Please gather every line of the items below that contains the string "kern", and copy each one as it appears.
-------- Input material --------
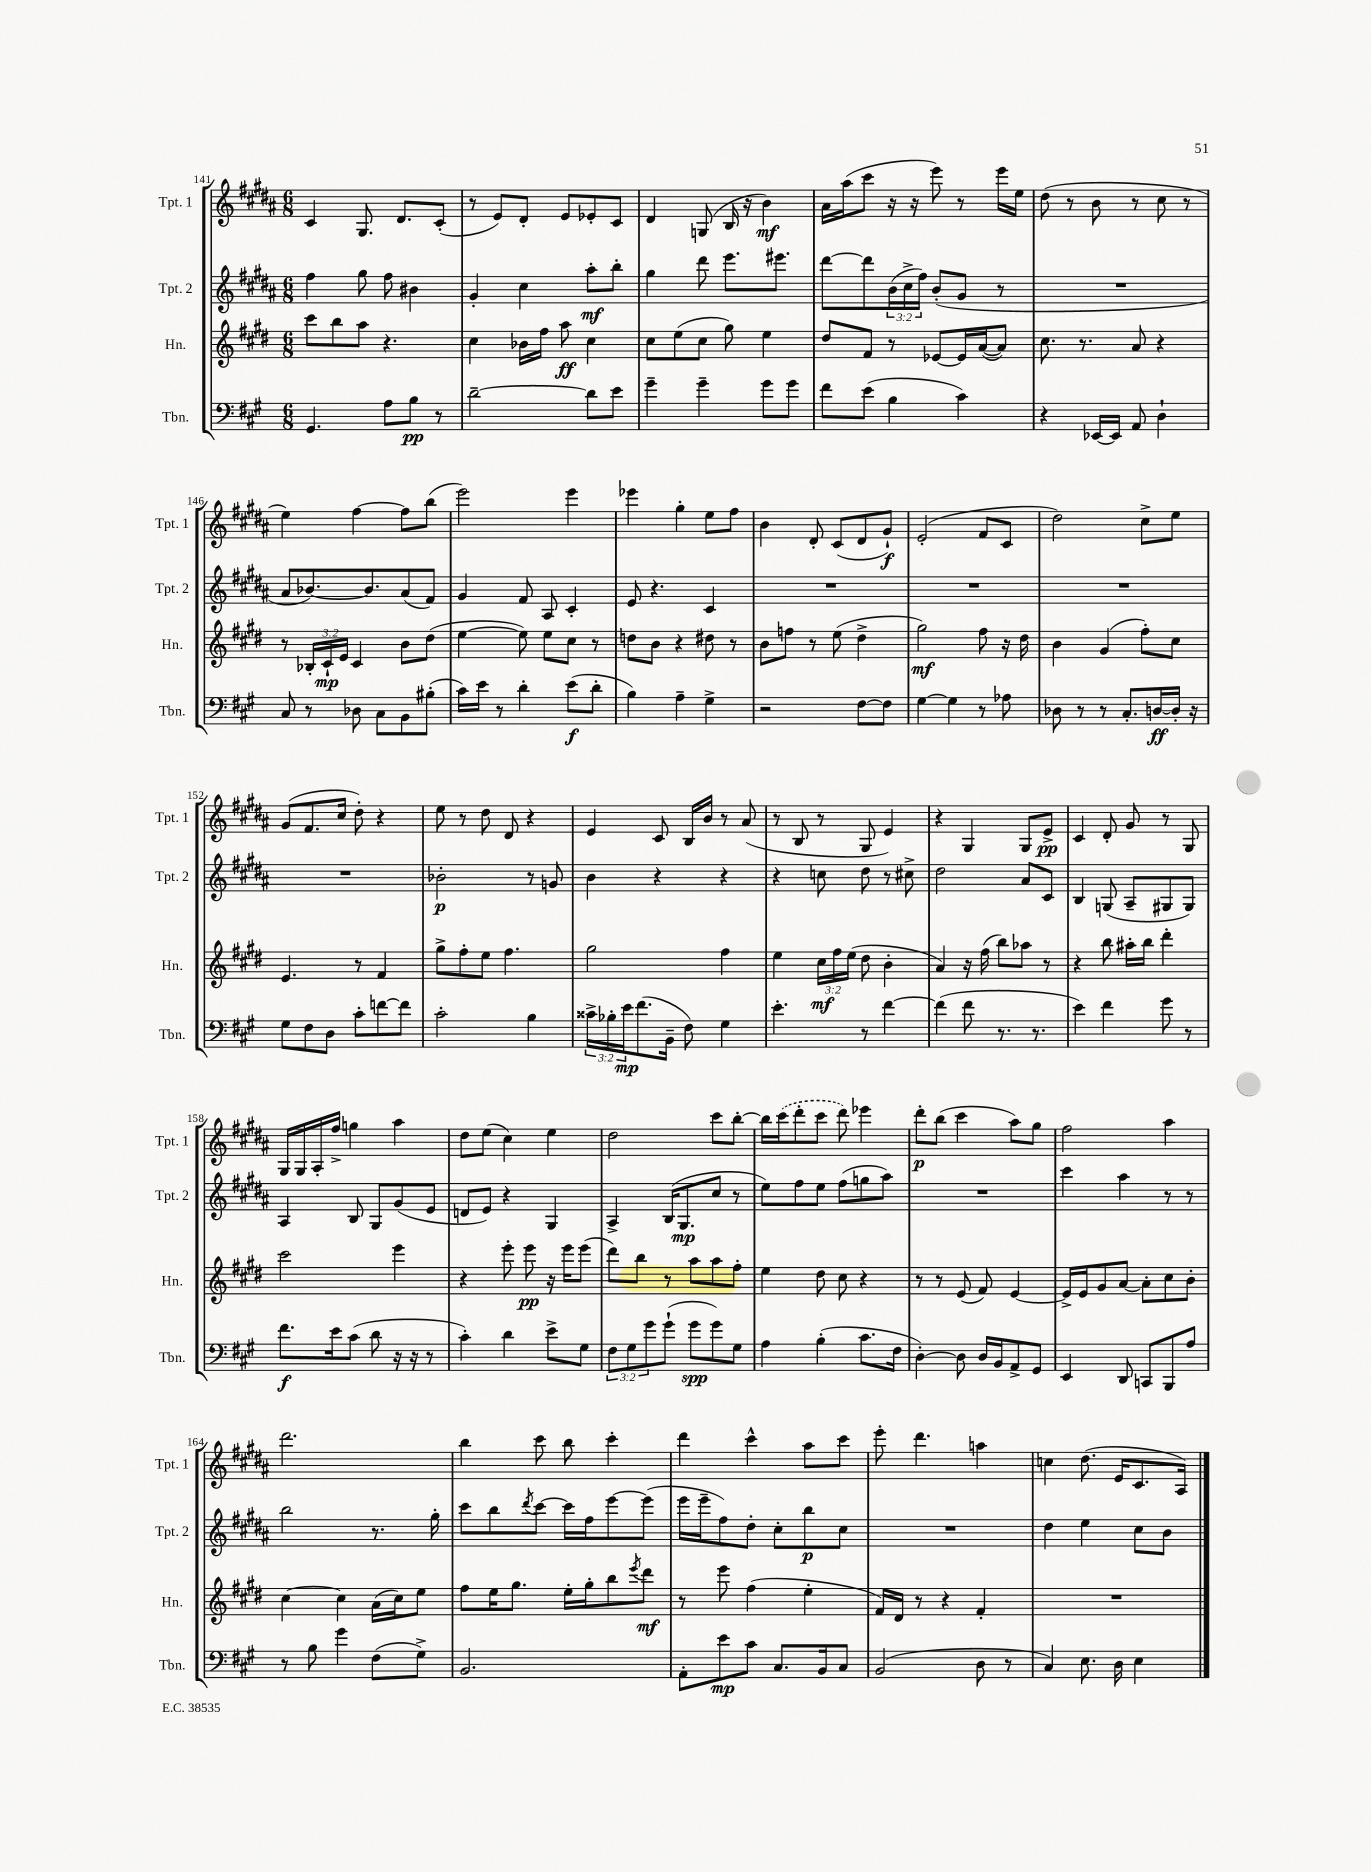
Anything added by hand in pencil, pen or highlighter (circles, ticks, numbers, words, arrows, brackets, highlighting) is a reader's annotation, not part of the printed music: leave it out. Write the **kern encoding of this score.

**kern	**dynam	**kern	**dynam	**kern	**dynam	**kern	**dynam
*part4	*part4	*part3	*part3	*part2	*part2	*part1	*part1
*staff4	*staff4	*staff3	*staff3	*staff2	*staff2	*staff1	*staff1
*I"Tbn.	*	*I"Hn.	*	*I"Tpt. 2	*	*I"Tpt. 1	*
*I'Tbn.	*	*I'Hn.	*	*I'Tpt. 2	*	*I'Tpt. 1	*
*clefF4	*	*clefG2	*	*clefG2	*	*clefG2	*
*k[f#c#g#]	*	*k[f#c#g#d#]	*	*k[f#c#g#d#a#]	*	*k[f#c#g#d#a#]	*
*M6/8	*	*M6/8	*	*M6/8	*	*M6/8	*
=141	=141	=141	=141	=141	=141	=141	=141
4.GG#/	.	8ccc#\L	.	4ff#\	.	4c#/	.
.	.	8bb\	.	.	.	.	.
.	.	8aa\J	.	8gg#\	.	8.G#/	.
8A\L	.	4.r	.	8ff#\	.	.	.
.	.	.	.	.	.	8.d#/L	.
8B\J	pp	.	.	4b#X\	.	.	.
8r	.	.	.	.	.	(8c#'/J	.
=142	=142	=142	=142	=142	=142	=142	=142
[2d~\	.	4cc#\	.	4g#'/	.	8r	.
.	.	.	.	.	.	8e/L)	.
.	.	16b-X\LL	.	4cc#\	.	8d#'/J	.
.	.	16ff#\JJ	.	.	.	.	.
.	.	8aa\	ff	.	.	8e/L	.
8d\L]	.	4cc#\	.	8aa#'\L	mf	8e-X'/	.
8e\J	.	.	.	8bb'\J	.	8c#/J	.
=143	=143	=143	=143	=143	=143	=143	=143
4g#~\	.	8cc#\L	.	4gg#\	.	4d#/	.
.	.	(8ee\	.	.	.	.	.
4g#~\	.	8cc#\J	.	8ddd#\	.	(8Gn/	.
.	.	8gg#\)	.	8.eee\L	.	16B/	.
.	.	.	.	.	.	16r	.
8g#\L	.	4ee\	.	.	.	4b\)	mf
.	.	.	.	8.eee#X\J	.	.	.
8g#\J	.	.	.	.	.	.	.
=144	=144	=144	=144	=144	=144	=144	=144
8f#\L	.	8dd#/L	.	[8ddd#\L	.	16a#\LL	.
.	.	.	.	.	.	(16aa#\J	.
(8e\J	.	8f#/J	.	8ddd#\]	.	8ccc#\J	.
4B\	.	8r	.	(24b\L	.	16r	.
.	.	.	.	24cc#^\	.	.	.
.	.	.	.	.	.	16r	.
.	.	.	.	24ff#\JJ)	.	.	.
.	.	[8e-X/L	.	(8b'/L	.	8eee\)	.
4c#\)	.	16e-/L]	.	8g#/J	.	8r	.
.	.	([16a/J	.	.	.	.	.
.	.	8a/J])	.	8r	.	16eee\LL	.
.	.	.	.	.	.	16ee\JJ	.
=145	=145	=145	=145	=145	=145	=145	=145
4r	.	8.cc#\	.	2.r	.	(8dd#\	.
.	.	.	.	.	.	8r	.
.	.	8.r	.	.	.	.	.
[16EE-X/LL	.	.	.	.	.	8b\	.
16EE-/JJ]	.	.	.	.	.	.	.
8AA/	.	8a/	.	.	.	8r	.
4D`\	.	4r	.	.	.	8cc#\	.
.	.	.	.	.	.	8r	.
!!LO:LB:g=z
=146	=146	=146	=146	=146	=146	=146	=146
8C#/	.	8r	.	8a#/L	.	4ee\)	.
8r	.	24B-X'/LL	.	[8.b-X/)	.	.	.
.	.	24c#`/	mp	.	.	.	.
.	.	24e/JJ	.	.	.	.	.
8D-X\	.	4c#/	.	.	.	[4ff#\	.
.	.	.	.	8.b-/]	.	.	.
8C#\L	.	.	.	.	.	.	.
8BB\	.	8b\L	.	(8a#/	.	8ff#\L]	.
(8B#X'\J	.	(8dd#\J	.	8f#/J)	.	(8bb\J	.
=147	=147	=147	=147	=147	=147	=147	=147
16c#\LL)	.	[4ee\	.	4g#/	.	2eee\)	.
16e\JJ	.	.	.	.	.	.	.
8r	.	.	.	.	.	.	.
4d'\	.	8ee\])	.	8f#/	.	.	.
.	.	8ee\L	.	8A#/	.	.	.
(8e\L	f	8cc#\J	.	4c#'/	.	4eee\	.
8d'\J	.	8r	.	.	.	.	.
=148	=148	=148	=148	=148	=148	=148	=148
4B\)	.	8ddn\L	.	8e/	.	4eee-X\	.
.	.	8b\J	.	4.r	.	.	.
4A~\	.	4r	.	.	.	4gg#'\	.
4G#^\	.	8dd#X\	.	4c#/	.	8ee\L	.
.	.	8r	.	.	.	8ff#\J	.
=149	=149	=149	=149	=149	=149	=149	=149
2r	.	8b\L	.	2.r	.	4b\	.
.	.	8ffn\J	.	.	.	.	.
.	.	8r	.	.	.	8d#'/	.
.	.	(8ee\	.	.	.	(8c#/L	.
[8F#\L	.	4dd#^\	.	.	.	8d#/	.
8F#\J]	.	.	.	.	.	8g#`/J)	f
=150	=150	=150	=150	=150	=150	=150	=150
[4G#\	.	2gg#\)	mf	2.r	.	(2e'/	.
4G#\]	.	.	.	.	.	.	.
8r	.	8ff#\	.	.	.	8f#/L	.
8A-X\	.	16r	.	.	.	8c#/J	.
.	.	16dd#\	.	.	.	.	.
=151	=151	=151	=151	=151	=151	=151	=151
8D-X\	.	4b\	.	2.r	.	2dd#\)	.
8r	.	.	.	.	.	.	.
8r	.	(4g#/	.	.	.	.	.
8.C#'/L	.	.	.	.	.	.	.
.	.	8ff#'\L)	.	.	.	8cc#^\L	.
[16Dn/L	ff	.	.	.	.	.	.
16D'/JJ]	.	8cc#\J	.	.	.	8ee\J	.
16r	.	.	.	.	.	.	.
!!LO:LB:g=z
=152	=152	=152	=152	=152	=152	=152	=152
8G#\L	.	4.e/	.	2.r	.	(8g#/L	.
8F#\	.	.	.	.	.	8.f#/	.
8D\J	.	.	.	.	.	.	.
.	.	.	.	.	.	16cc#/Jk	.
8c#'\L	.	8r	.	.	.	8dd#'\)	.
[8fn\	.	4f#/	.	.	.	4r	.
8f\J]	.	.	.	.	.	.	.
=153	=153	=153	=153	=153	=153	=153	=153
2c#'\	.	8gg#^\L	.	2b-X'\	p	8ee\	.
.	.	8ff#'\	.	.	.	8r	.
.	.	8ee\J	.	.	.	8dd#\	.
.	.	4.ff#\	.	.	.	8d#/	.
4B\	.	.	.	8r	.	4r	.
.	.	.	.	8gn/	.	.	.
=154	=154	=154	=154	=154	=154	=154	=154
24c##X^\LL	.	2gg#\	.	4b\	.	4e/	.
24B-X'\	.	.	.	.	.	.	.
24e\J	mp	.	.	.	.	.	.
(8.f#\	.	.	.	.	.	.	.
.	.	.	.	4r	.	8c#/	.
16BB~\Jk	.	.	.	.	.	.	.
8F#\)	.	.	.	.	.	16B/LL	.
.	.	.	.	.	.	16b/JJ	.
4G#\	.	4ff#\	.	4r	.	8r	.
.	.	.	.	.	.	(8a#/	.
=155	=155	=155	=155	=155	=155	=155	=155
4.e'\	.	4ee\	.	4r	.	8r	.
.	.	.	.	.	.	8B/	.
.	.	24cc#\LL	mf	8ccn\	.	8r	.
.	.	24ff#\	.	.	.	.	.
.	.	(24ee\JJ	.	.	.	.	.
8r	.	8dd#\	.	8dd#\	.	8G#/	.
[4f#\	.	4b'\	.	8r	.	4e/)	.
.	.	.	.	8cc#X^\	.	.	.
=156	=156	=156	=156	=156	=156	=156	=156
(4f#\]	.	4a/)	.	2dd#\	.	4r	.
8f#\	.	16r	.	.	.	4G#/	.
.	.	(16ff#\	.	.	.	.	.
8.r	.	8bb\L)	.	.	.	.	.
.	.	8aa-X\J	.	8a#/L	.	8G#/L	.
8.r	.	.	.	.	.	.	.
.	.	8r	.	8c#/J	.	8e^/J	pp
=157	=157	=157	=157	=157	=157	=157	=157
4e\)	.	4r	.	4B/	.	4c#/	.
4f#\	.	8bb\	.	(8Gn/	.	8d#'/	.
.	.	16aa#X'\LL	.	8A#~/L	.	8g#/	.
.	.	16bb\JJ	.	.	.	.	.
8g#\	.	4ddd#'\	.	8G#X/	.	8r	.
8r	.	.	.	8G#/J)	.	8G#/	.
!!LO:LB:g=z
=158	=158	=158	=158	=158	=158	=158	=158
8.f#\L	f	2ccc#\	.	4A#/	.	16G#/LL	.
.	.	.	.	.	.	16G#/	.
.	.	.	.	.	.	16A#'/	.
16e\k	.	.	.	.	.	16ff#^/JJ	.
(8c#\J	.	.	.	8B/	.	4ggn\	.
8d\	.	.	.	8G#/L	.	.	.
16r	.	4eee\	.	(8g#/	.	4aa#\	.
16r	.	.	.	.	.	.	.
8r	.	.	.	8e/J	.	.	.
=159	=159	=159	=159	=159	=159	=159	=159
4c#'\)	.	4r	.	8dn/L	.	8dd#\L	.
.	.	.	.	8e/J)	.	(8ee\J	.
4d\	.	8eee'\	.	4r	.	4cc#\)	.
.	.	8eee\	pp	.	.	.	.
8e^\L	.	16r	.	4G#/	.	4ee\	.
.	.	16eee\KL	.	.	.	.	.
8G#\J	.	(8eee\J	.	.	.	.	.
=160	=160	=160	=160	=160	=160	=160	=160
12F#\L	.	8ddd#\L)	.	4A#^/	.	2dd#\	.
12G#\	.	.	.	.	.	.	.
.	.	8bb\J	.	.	.	.	.
12g#\	.	.	.	.	.	.	.
(8g#`\J	.	8r	.	(16B/KL	.	.	.
.	.	.	.	8.G#/	mp	.	.
8g#\L	spp	8aa\L	.	.	.	.	.
8g#\)	.	8aa\	.	8cc#/J	.	8ccc#\L	.
8G#\J	.	8ff#'\J	.	8r	.	[8bb'\J	.
=161	=161	=161	=161	=161	=161	=161	=161
4A\	.	4ee\	.	8ee\L)	.	16bb\LL]	.
.	.	.	.	.	.	(16ccc#\J	.
.	.	.	.	8ff#\	.	8ddd#'\	.
(4B'\	.	8dd#\	.	8ee\J	.	8ccc#\J	.
.	.	8cc#\	.	(8ff#\L	.	8ddd#\)	.
8.c#\L	.	4r	.	8ggn\	.	4eee-X\	.
.	.	.	.	8aa#\J)	.	.	.
16F#\Jk	.	.	.	.	.	.	.
=162	=162	=162	=162	=162	=162	=162	=162
[4D'\)	.	8r	.	2.r	.	8ddd#'\L	p
.	.	8r	.	.	.	(8bb\J	.
8D\]	.	(8e/	.	.	.	4ccc#\	.
16D/LL	.	8f#/)	.	.	.	.	.
16BB/J	.	.	.	.	.	.	.
8AA^/	.	[4e/	.	.	.	8aa#\L)	.
8GG#/J	.	.	.	.	.	8gg#\J	.
=163	=163	=163	=163	=163	=163	=163	=163
4EE/	.	16e^/LL]	.	4ccc#\	.	2ff#\	.
.	.	16e/J	.	.	.	.	.
.	.	8g#/	.	.	.	.	.
8DD/	.	[8a/J	.	4aa#\	.	.	.
8CCn/L	.	8a'\L]	.	.	.	.	.
8BBB/	.	8cc#\	.	8r	.	4aa#\	.
8A/J	.	8b'\J	.	8r	.	.	.
!!LO:LB:g=z
=164	=164	=164	=164	=164	=164	=164	=164
8r	.	[4cc#\	.	2bb\	.	2.ddd#\	.
8B\	.	.	.	.	.	.	.
4g#\	.	4cc#\]	.	.	.	.	.
(8F#\L	.	(16a\LL	.	8.r	.	.	.
.	.	16cc#\J)	.	.	.	.	.
8G#^\J)	.	8ee\J	.	.	.	.	.
.	.	.	.	16gg#'\	.	.	.
=165	=165	=165	=165	=165	=165	=165	=165
2.BB/	.	8ff#\L	.	8ccc#\L	.	4bb\	.
.	.	16ee\K	.	8bb\	.	.	.
.	.	8.gg#\J	.	.	.	.	.
.	.	.	.	8qddd#/	.	.	.
.	.	.	.	[8ccc#\J	.	8ccc#\	.
.	.	16ee'\LL	.	16ccc#\LL]	.	8bb\	.
.	.	16gg#'\J	.	16ff#\J	.	.	.
.	.	8bb\	.	[8eee\	.	4ccc#'\	.
.	.	8qeee/	.	.	.	.	.
.	.	8ddd#\J	mf	(8eee\J]	.	.	.
=166	=166	=166	=166	=166	=166	=166	=166
8AA'\L	.	8r	.	16eee\LL	.	4ddd#\	.
.	.	.	.	16eee~\J	.	.	.
8e\	mp	8eee\	.	8ff#\)	.	.	.
8c#\J	.	(4ff#\	.	8dd#'\J	.	4ccc#^^\	.
8.C#/L	.	.	.	8cc#'\L	.	.	.
.	.	4ee'\	.	8bb\	p	8aa#\L	.
16BB/k	.	.	.	.	.	.	.
8C#/J	.	.	.	8cc#\J	.	8ccc#\J	.
=167	=167	=167	=167	=167	=167	=167	=167
(2BB/	.	16f#/LL)	.	2.r	.	8eee'\	.
.	.	16d#/JJ	.	.	.	.	.
.	.	8r	.	.	.	4.ddd#\	.
.	.	4r	.	.	.	.	.
8D\	.	4f#'/	.	.	.	4aan\	.
8r	.	.	.	.	.	.	.
=168	=168	=168	=168	=168	=168	=168	=168
4C#/)	.	2.r	.	4dd#\	.	4ccn\	.
8.E\	.	.	.	4ee\	.	(8.dd#\	.
16D\	.	.	.	.	.	16e/KL	.
4E\	.	.	.	8cc#\L	.	8.c#/	.
.	.	.	.	8b\J	.	.	.
.	.	.	.	.	.	16A#/Jk)	.
==	==	==	==	==	==	==	==
*-	*-	*-	*-	*-	*-	*-	*-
--------
Expected output:
Anything added by hand in pencil, pen or highlighter (circles, ticks, numbers, words, arrows, brackets, highlighting) is a reader's annotation, not part of the printed music: leave it out. Write the **kern encoding of this score.
**kern	**dynam	**kern	**dynam	**kern	**dynam	**kern	**dynam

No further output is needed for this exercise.